__Assigned task__. Keep the pictures out. Copy every line of the listing exactly.

__Provided data__.
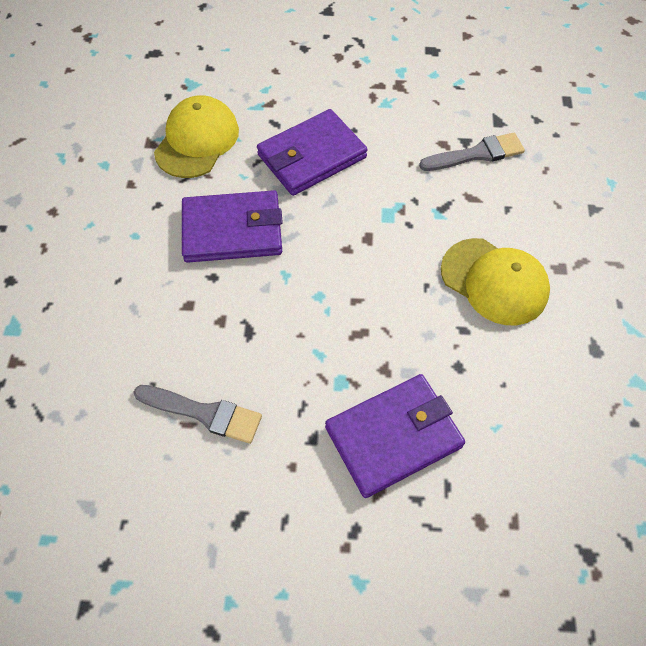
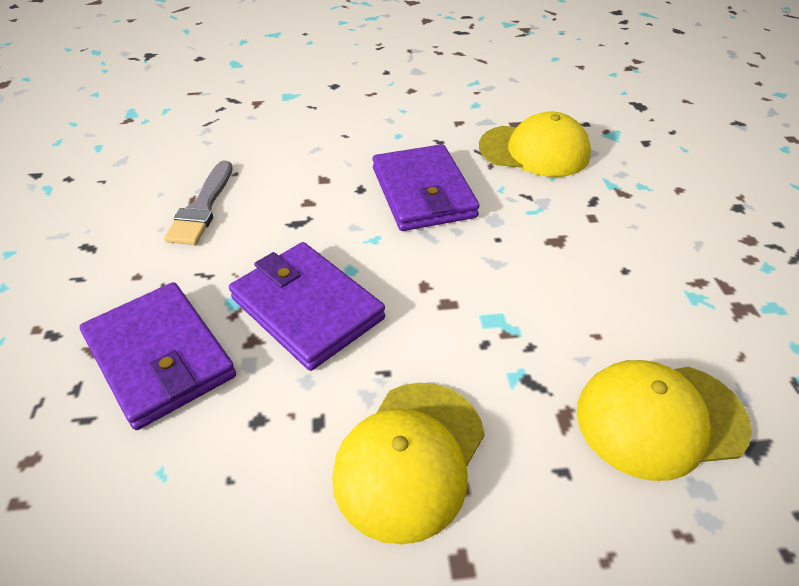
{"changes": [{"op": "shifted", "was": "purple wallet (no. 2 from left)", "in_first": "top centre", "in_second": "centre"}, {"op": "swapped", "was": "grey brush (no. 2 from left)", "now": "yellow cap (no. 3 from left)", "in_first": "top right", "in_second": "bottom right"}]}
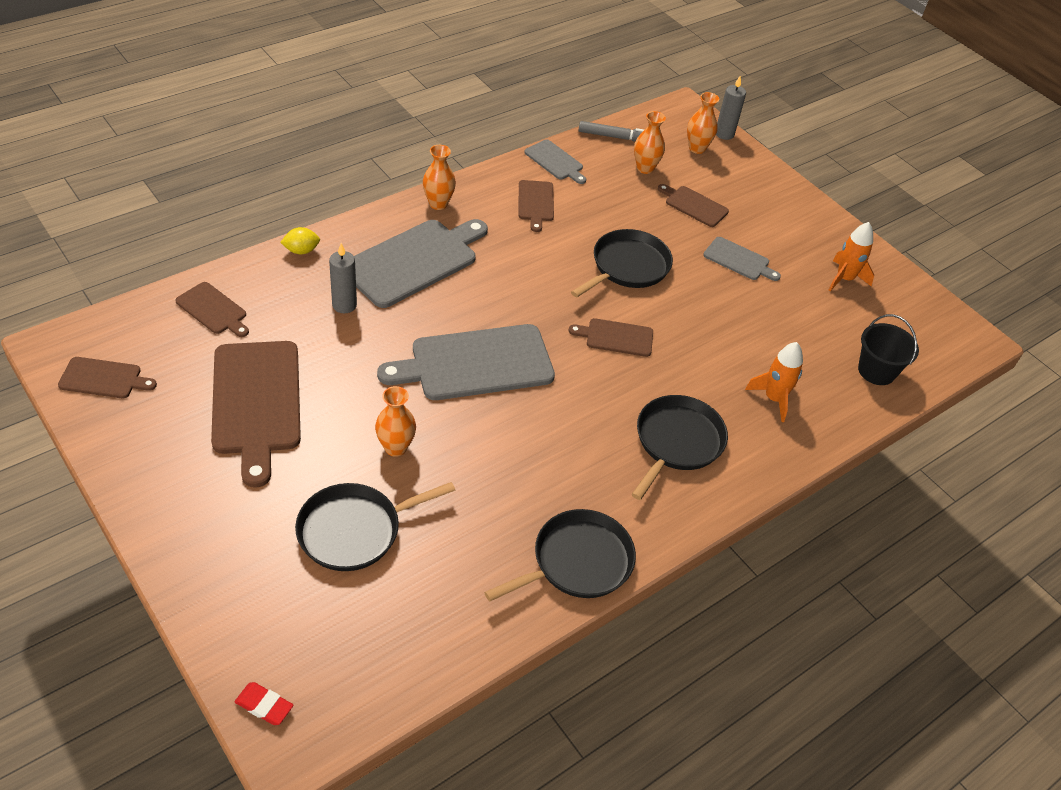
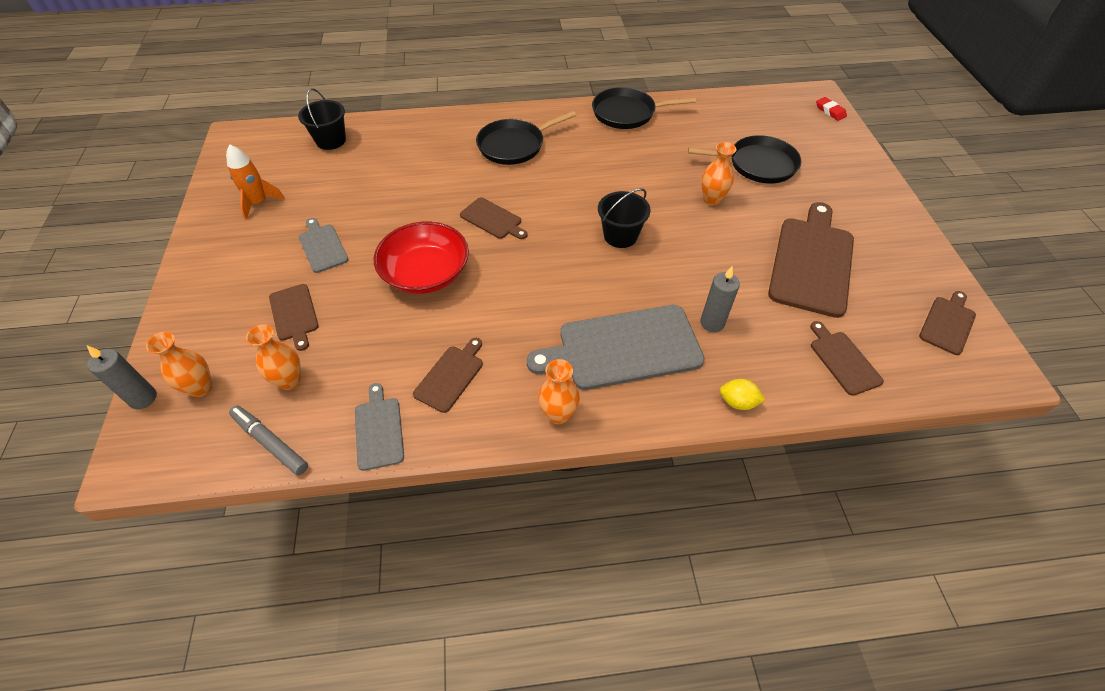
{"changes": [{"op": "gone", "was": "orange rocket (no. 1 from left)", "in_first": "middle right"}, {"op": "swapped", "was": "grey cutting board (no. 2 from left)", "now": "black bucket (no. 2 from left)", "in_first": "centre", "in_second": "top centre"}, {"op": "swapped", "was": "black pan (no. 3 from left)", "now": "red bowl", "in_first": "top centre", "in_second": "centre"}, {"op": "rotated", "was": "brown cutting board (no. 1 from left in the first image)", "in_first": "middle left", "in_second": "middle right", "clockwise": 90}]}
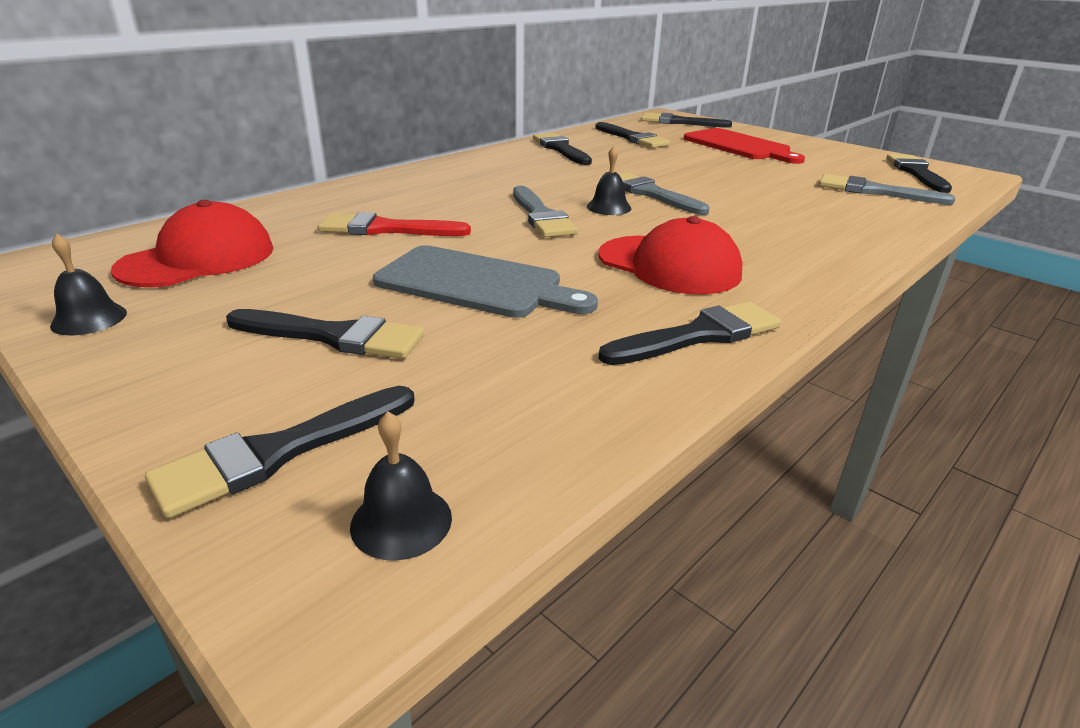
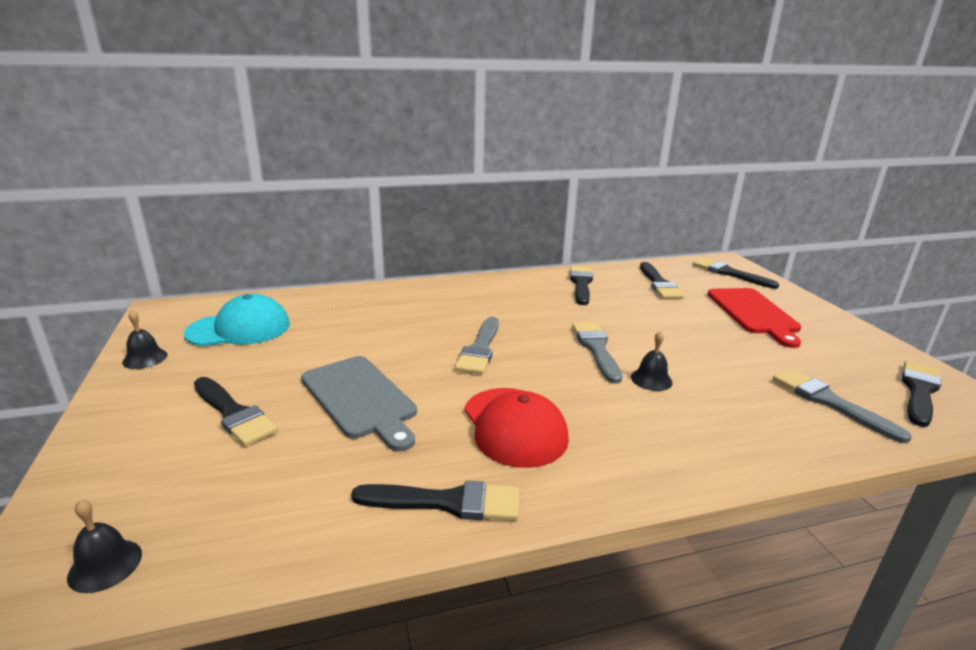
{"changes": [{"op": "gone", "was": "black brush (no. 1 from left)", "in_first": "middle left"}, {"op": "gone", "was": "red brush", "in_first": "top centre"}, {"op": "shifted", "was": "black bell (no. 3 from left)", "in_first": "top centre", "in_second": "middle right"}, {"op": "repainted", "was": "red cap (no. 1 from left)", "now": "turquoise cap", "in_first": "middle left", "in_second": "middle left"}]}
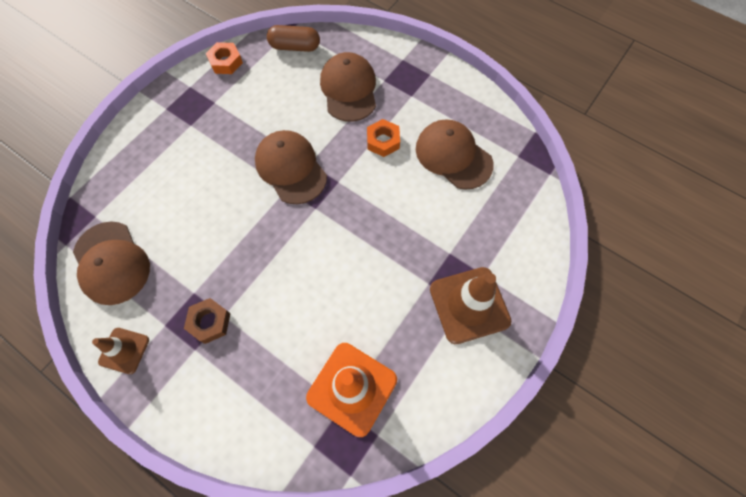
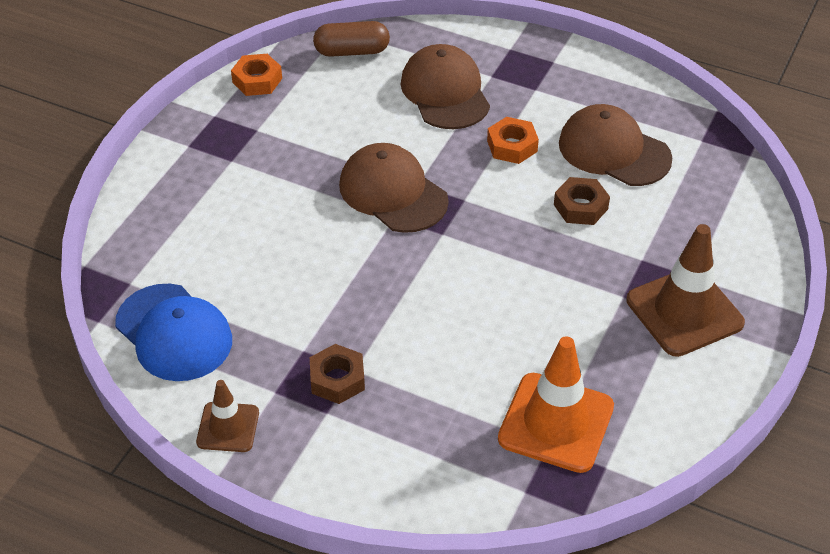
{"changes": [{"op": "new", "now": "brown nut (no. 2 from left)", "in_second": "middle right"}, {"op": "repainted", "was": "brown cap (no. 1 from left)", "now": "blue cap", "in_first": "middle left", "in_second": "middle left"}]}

__Solution below__.
{"changes": [{"op": "shifted", "was": "purple wallet (no. 2 from left)", "in_first": "top centre", "in_second": "centre"}, {"op": "swapped", "was": "grey brush (no. 2 from left)", "now": "yellow cap (no. 3 from left)", "in_first": "top right", "in_second": "bottom right"}]}
{"changes": [{"op": "gone", "was": "orange rocket (no. 1 from left)", "in_first": "middle right"}, {"op": "swapped", "was": "grey cutting board (no. 2 from left)", "now": "black bucket (no. 2 from left)", "in_first": "centre", "in_second": "top centre"}, {"op": "swapped", "was": "black pan (no. 3 from left)", "now": "red bowl", "in_first": "top centre", "in_second": "centre"}, {"op": "rotated", "was": "brown cutting board (no. 1 from left in the first image)", "in_first": "middle left", "in_second": "middle right", "clockwise": 90}]}
{"changes": [{"op": "gone", "was": "black brush (no. 1 from left)", "in_first": "middle left"}, {"op": "gone", "was": "red brush", "in_first": "top centre"}, {"op": "shifted", "was": "black bell (no. 3 from left)", "in_first": "top centre", "in_second": "middle right"}, {"op": "repainted", "was": "red cap (no. 1 from left)", "now": "turquoise cap", "in_first": "middle left", "in_second": "middle left"}]}
{"changes": [{"op": "new", "now": "brown nut (no. 2 from left)", "in_second": "middle right"}, {"op": "repainted", "was": "brown cap (no. 1 from left)", "now": "blue cap", "in_first": "middle left", "in_second": "middle left"}]}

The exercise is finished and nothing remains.